• WHAT THE TASK REQUIRES
Which lines in the records below contain the word "none"? Copy each one out.
*** Opening DATA SHOWN ***
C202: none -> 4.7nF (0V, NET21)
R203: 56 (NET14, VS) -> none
*** Closing DATA SHOWN ***
*** Opening DATA SHOWN ***
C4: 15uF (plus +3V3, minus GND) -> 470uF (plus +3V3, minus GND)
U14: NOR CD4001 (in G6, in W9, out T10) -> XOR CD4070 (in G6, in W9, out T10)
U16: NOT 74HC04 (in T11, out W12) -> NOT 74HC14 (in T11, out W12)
*** Closing DATA SHOWN ***
*** Opening DATA SHOWN ***
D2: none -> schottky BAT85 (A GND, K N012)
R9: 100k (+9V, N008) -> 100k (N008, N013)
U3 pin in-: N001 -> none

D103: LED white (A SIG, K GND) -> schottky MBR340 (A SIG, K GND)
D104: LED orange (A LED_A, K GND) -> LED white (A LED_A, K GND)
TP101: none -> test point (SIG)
*** Closing DATA SHOWN ***
• RESPONSE BOX
C202: none -> 4.7nF (0V, NET21)
R203: 56 (NET14, VS) -> none
D2: none -> schottky BAT85 (A GND, K N012)
U3 pin in-: N001 -> none
TP101: none -> test point (SIG)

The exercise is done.